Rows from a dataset
+ + +
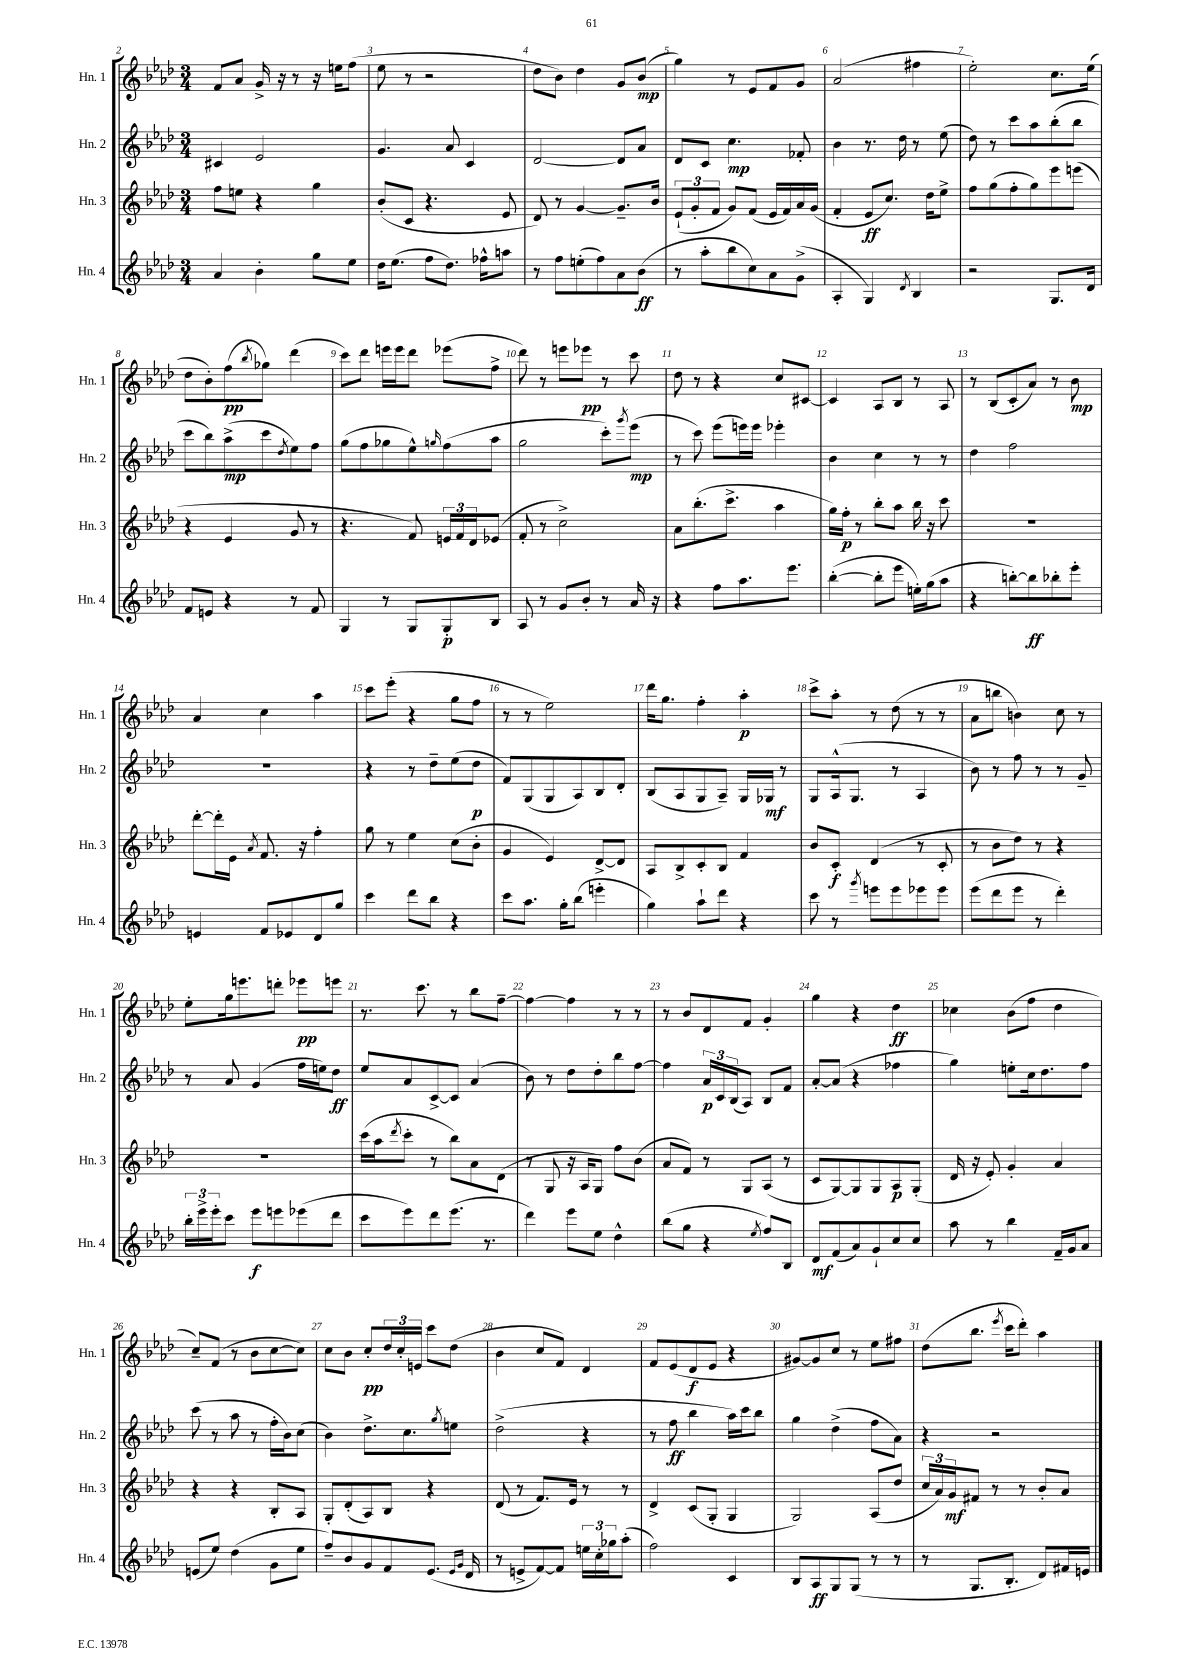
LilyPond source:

<<
\new StaffGroup <<
\new Staff = "s0" \with { instrumentName = "Hn. 1" shortInstrumentName = "Hn. 1" } {
    \clef treble \key aes \major \numericTimeSignature \time 3/4
    f'8 aes'8 g'16-> r16 r8 r16 e''16 f''8( |
    ees''8 r8 r2 |
    des''8 bes'8) des''4 g'8 bes'8\mp( |
    g''4) r8 ees'8 f'8 g'8 |
    aes'2( fis''4 |
    ees''2-.) c''8. ees''16( |
    des''8 bes'8-.) f''8\pp( \acciaccatura { bes''8 } ges''8) des'''4( |
    c'''8) des'''8 e'''16 e'''16 des'''8 ees'''8( f''8-> |
    des'''8) r8 e'''8 ees'''8\pp r8 c'''8 |
    des''8 r8 r4 c''8 cis'8~ |
    cis'4 aes8 bes8 r8 aes8 |
    r8 bes8( c'8-. aes'8) r8 bes'8\mp |
    aes'4 c''4 aes''4 |
    c'''8 ees'''8-.( r4 g''8 f''8 |
    r8 r8 ees''2) |
    des'''16 g''8. f''4-. aes''4-.\p |
    c'''8-> aes''8-. r8 des''8( r8 r8 |
    aes'8 b''8 b'4) c''8 r8 |
    ees''8-. g''16 e'''8. d'''8-. ees'''8\pp e'''8 |
    r8. c'''8. r8 bes''8 f''8~-- |
    f''4~ f''4 r8 r8 |
    r8 bes'8 des'8 f'8 g'4-. |
    g''4 r4 des''4\ff |
    ces''4 bes'8( f''8 des''4 |
    c''8--) f'8( r8 bes'8 c''8~ c''8) |
    c''8 bes'8 c''8-.\pp \tuplet 3/2 { des''16 c''16-. e'16 } c'''8 des''8( |
    bes'4 c''8 f'8) des'4 |
    f'8 ees'8( des'8\f ees'8 r4 |
    gis'8~) gis'8 c''8 r8 ees''8 fis''8 |
    des''8( bes''8. \acciaccatura { ees'''8 } c'''16 des'''8-.) aes''4 \bar "|." |
}
\new Staff = "s1" \with { instrumentName = "Hn. 2" shortInstrumentName = "Hn. 2" } {
    \clef treble \key aes \major \numericTimeSignature \time 3/4
    cis'4 ees'2 |
    g'4. aes'8 c'4 |
    des'2~ des'8 aes'8 |
    des'8 c'8 c''4.\mp fes'8-. |
    bes'4 r8. des''16 r8 ees''8( |
    des''8) r8 c'''8 aes''8 bes''8-.( bes''8 |
    c'''8 bes''8) aes''8->\mp( c'''8 \acciaccatura { des''8 } ees''8) f''8 |
    g''8( f''8 ges''8 ees''8-^) \grace { g''16 } f''8( aes''8 |
    g''2 c'''8-.) \acciaccatura { g'''8 } ees'''8\mp( |
    r8 c'''8) ees'''8( e'''16) e'''16 ees'''4-. |
    bes'4 c''4 r8 r8 |
    des''4 f''2 |
    R2. |
    r4 r8 des''8-- ees''8( des''8\p |
    f'8) g8( g8 aes8) bes8 des'8-. |
    bes8( aes8 g8 aes8--) g16 ges16\mf r8 |
    g8 aes16-^( g8. r8 aes4 |
    bes'8) r8 f''8 r8 r8 g'8-- |
    r8 aes'8 g'4( f''16 e''16) des''8\ff |
    ees''8 aes'8 c'8~-> c'8 aes'4( |
    bes'8) r8 des''8 des''8-. bes''8 f''8~ |
    f''4 \tuplet 3/2 { aes'16\p c'16 bes16( } aes8) bes8 f'8 |
    aes'8~-. aes'8( r4 fes''4 |
    g''4) e''8-. c''16 des''8. f''8 |
    c'''8( r8 aes''8 r8 f''16-. bes'16) c''8( |
    bes'4) des''8.-> c''8. \acciaccatura { g''8 } e''8 |
    des''2->( r4 |
    r8 f''8\ff bes''4 aes''16) c'''16 bes''8 |
    g''4 des''4->( f''8 aes'8) |
    r4 r2 \bar "|." |
}
\new Staff = "s2" \with { instrumentName = "Hn. 3" shortInstrumentName = "Hn. 3" } {
    \clef treble \key aes \major \numericTimeSignature \time 3/4
    f''8 e''8 r4 g''4 |
    bes'8-.( c'8 r4. ees'8 |
    des'8) r8 g'4~ g'8.-- bes'16 |
    \tuplet 3/2 { ees'8-!( g'8-. f'8 } g'8) f'8( ees'16 f'16) aes'16 g'16( |
    f'4-. ees'8\ff c''8.) des''16 ees''8-> |
    f''8 g''8( f''8-. g''8) ees'''8 e'''8( |
    r4 ees'4 g'8 r8 |
    r4. f'8) \tuplet 3/2 { e'16 f'16 des'16 } ees'8( |
    f'8-. r8 c''2->) |
    aes'8 bes''8.-.( c'''8.-> aes''4 |
    g''16) f''16-.\p r8 bes''8-. aes''8 bes''16 r16 c'''8 |
    R2. |
    des'''8~-. des'''16-. ees'16 \acciaccatura { aes'8 } f'8. r16 f''4-. |
    g''8 r8 ees''4 c''8( bes'8-. |
    g'4 ees'4) des'8~-> des'8 |
    aes8 bes8-> c'8-. bes8 f'4 |
    bes'8 c'8-.\f des'4( r8 c'8-. |
    r8 bes'8 des''8) r8 r4 |
    R2. |
    c'''16( aes''16 \acciaccatura { des'''8 } c'''8-. r8 bes''8) aes'8 des'8( |
    r8 g8 r16 aes16 g8) f''8 bes'8( |
    aes'8 f'8) r8 g8 aes8( r8 |
    c'8 g8~) g8 g8 aes8\p g8-.( |
    des'16 r16 ees'8-.) g'4-. aes'4 |
    r4 r4 bes8-. aes8 |
    g8-. des'8-.( aes8) bes8 r4 |
    des'8( r8 f'8.) ees'16 r8 r8 |
    des'4-> c'8( g8-. g4 |
    g2) aes8( des''8 |
    \tuplet 3/2 { c''16 aes'16) g'16\mf } fis'8 r8 r8 bes'8-. aes'8 \bar "|." |
}
\new Staff = "s3" \with { instrumentName = "Hn. 4" shortInstrumentName = "Hn. 4" } {
    \clef treble \key aes \major \numericTimeSignature \time 3/4
    aes'4 bes'4-. g''8 ees''8 |
    des''16 ees''8.( f''8 des''8.) fes''16-^ a''8 |
    r8 f''8 e''8-.( f''8) aes'8 bes'8\ff( |
    r8 aes''8-. bes''8 c''8) aes'8 g'8->( |
    aes4-. g4) \acciaccatura { des'8 } bes4 |
    r2 g8. des'16 |
    f'8 e'8 r4 r8 f'8 |
    g4 r8 g8 g8-.\p bes8 |
    aes8 r8 g'8 bes'8-. r8 aes'16 r16 |
    r4 f''8 aes''8. ees'''8. |
    bes''4~-.( bes''8-. ees'''8 e''16-.) g''16( aes''8 |
    r4 b''8~-.) b''8\ff bes''8-. ees'''8-. |
    e'4 f'8 ees'8 des'8 g''8 |
    c'''4 des'''8 bes''8 r4 |
    c'''8 aes''8. g''16-. bes''8( e'''4-. |
    g''4) aes''8-! des'''8 r4 |
    c'''8 r8 \acciaccatura { g'''8 } e'''8 e'''8 ees'''8 ees'''8 |
    ees'''8( des'''8 ees'''8 r8 des'''4-.) |
    \tuplet 3/2 { bes''16-. ees'''16-> ees'''16-. } c'''8 ees'''8\f e'''8 ees'''8( des'''8 |
    c'''8 ees'''8) des'''8 ees'''8.( r8. |
    des'''4) ees'''8 ees''8 des''4-^ |
    bes''8( g''8 r4 \acciaccatura { ees''8 } f''8) bes8 |
    des'8\mf f'8( aes'8) g'8-! c''8 c''8 |
    aes''8 r8 bes''4 f'16-- g'16 aes'8 |
    e'8( ees''8) des''4( g'8 ees''8 |
    f''8--) bes'8 g'8 f'8 ees'8.( \grace { ees'16 g'16 } des'16 |
    r8 e'8-> f'8~) f'8 \tuplet 3/2 { e''16 c''16-. ges''16 } aes''8-.( |
    f''2) c'4 |
    bes8 aes8\ff g8 g8( r8 r8 |
    r8 g8. bes8.-. des'8) fis'16 e'16 \bar "|." |
}
>>
>>
\layout { \context { \Score currentBarNumber = #2 \override BarNumber.break-visibility = ##(#f #t #t) barNumberVisibility = #all-bar-numbers-visible } }
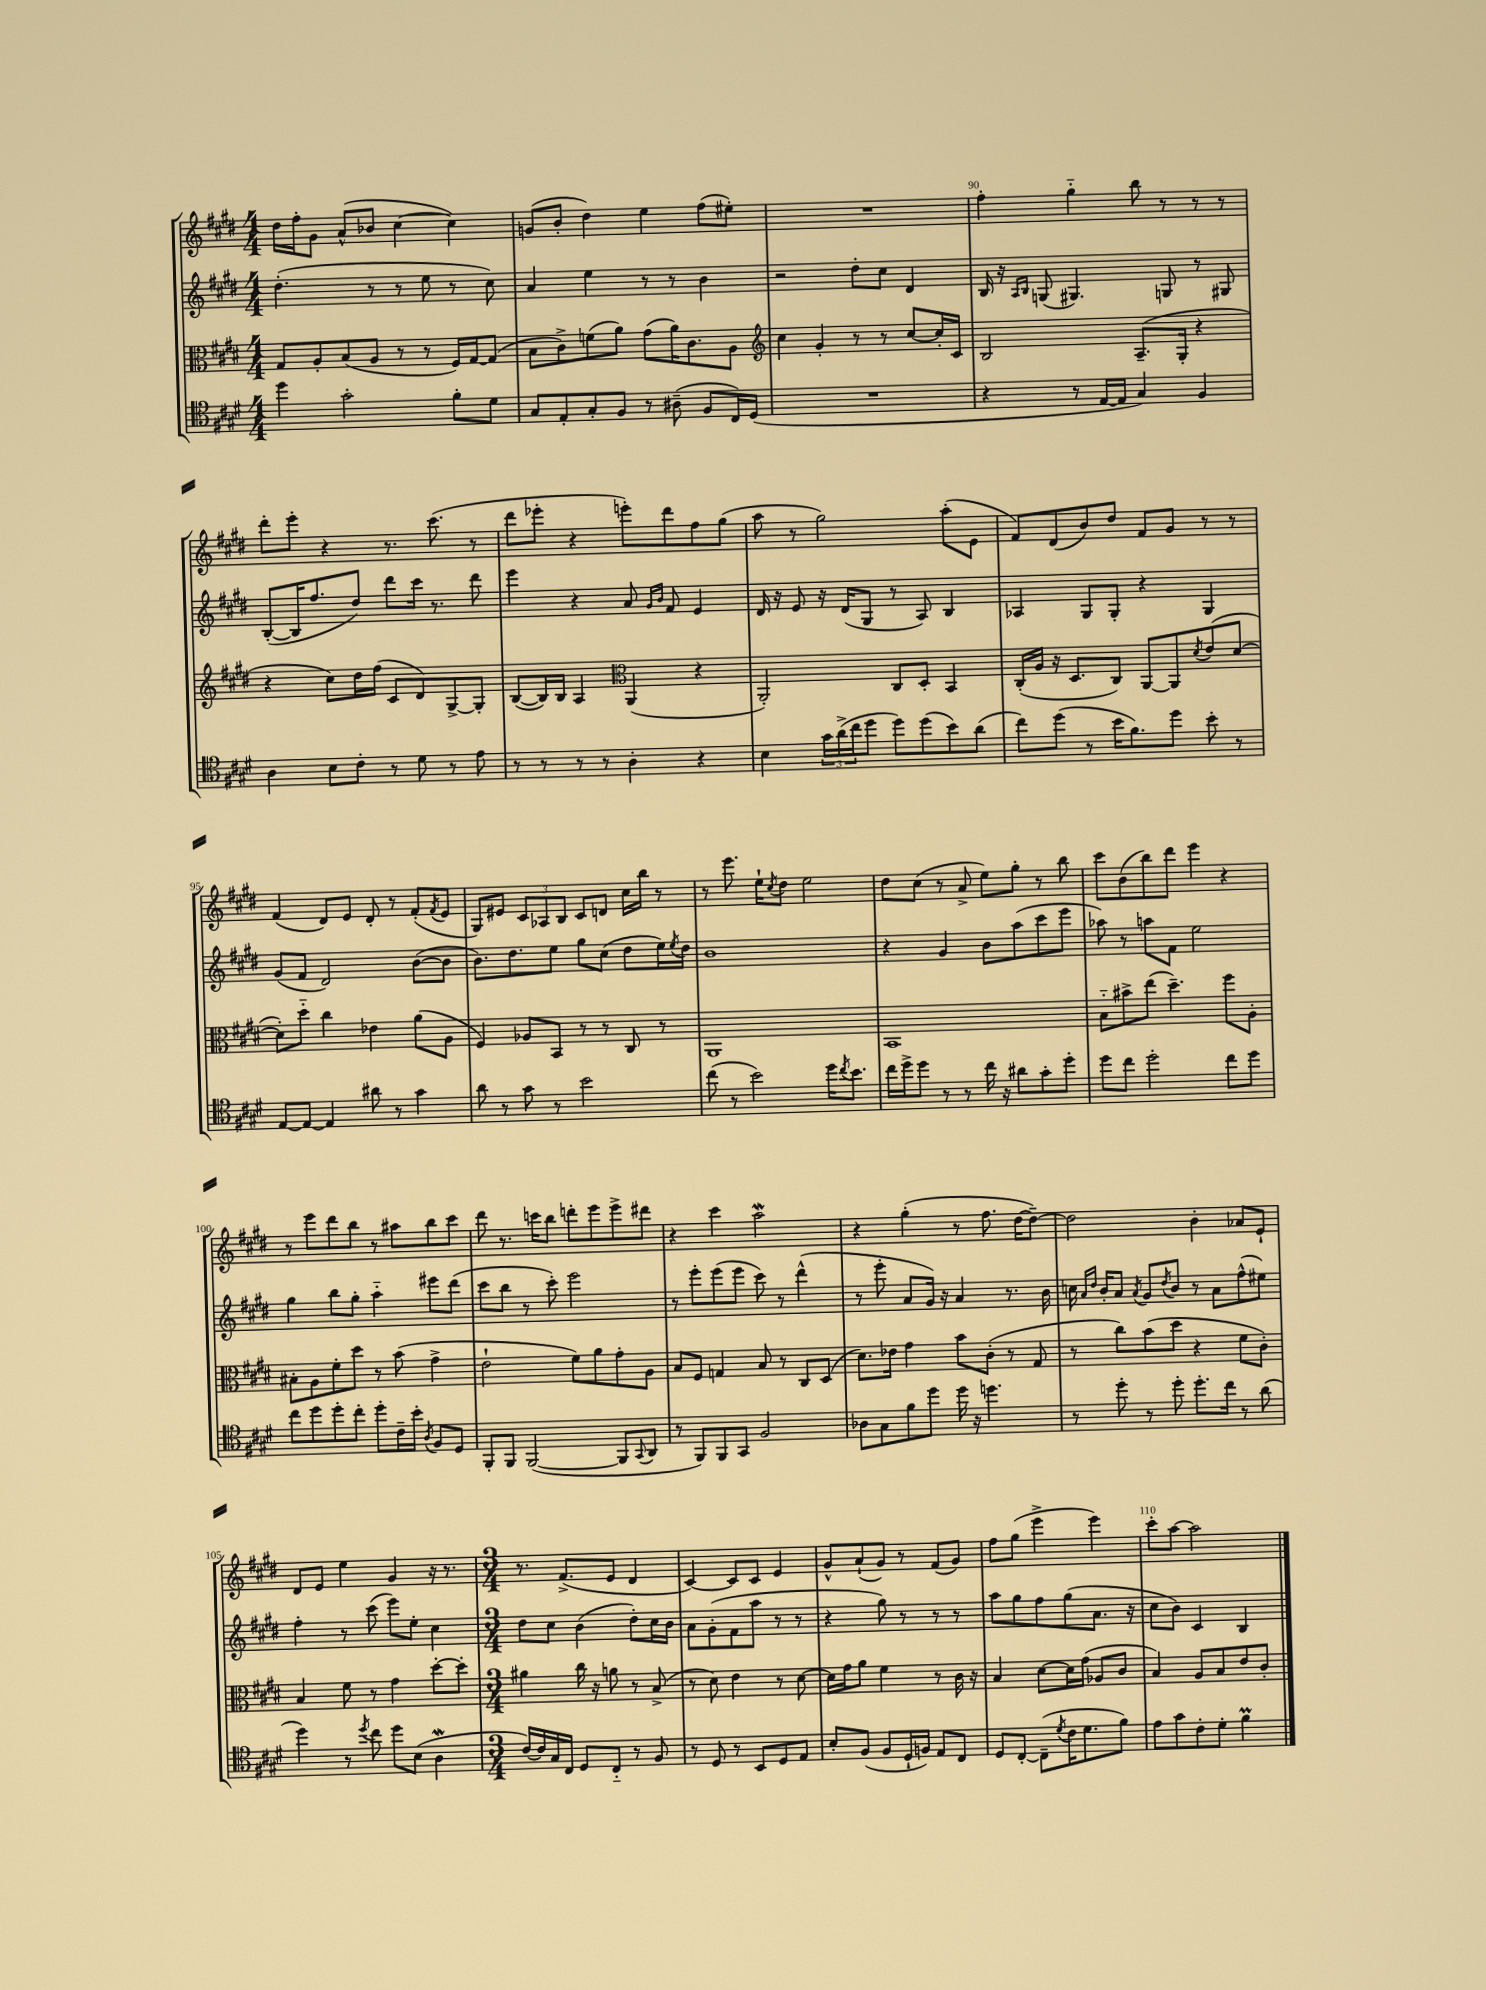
+ + +
[Task statement]: Which lines of the listing contain the string "acciaccatura"? Report each of them in full.

[Full solution]:
    des''8 bes'8-.) f''8\pp( \acciaccatura { bes''8 } ges''8) des'''4( |
    des''8( bes''8. \acciaccatura { ees'''8 } c'''16 des'''8-.) aes''4 \bar "|." |
    c'''8 bes''8) aes''8->\mp( c'''8 \acciaccatura { des''8 } ees''8) f''8 |
    g''2 c'''8-.) \acciaccatura { g'''8 } ees'''8\mp( |
    bes'4) des''8.-> c''8. \acciaccatura { g''8 } e''8 |
    des'''8~-. des'''16-. ees'16 \acciaccatura { aes'8 } f'8. r16 f''4-. |
    c'''16( aes''16 \acciaccatura { des'''8 } c'''8-. r8 bes''8) aes'8 des'8( |
    aes4-. g4) \acciaccatura { des'8 } bes4 |
    c'''8 r8 \acciaccatura { g'''8 } e'''8 e'''8 ees'''8 ees'''8 |
    bes''8( g''8 r4 \acciaccatura { ees''8 } f''8) bes8 |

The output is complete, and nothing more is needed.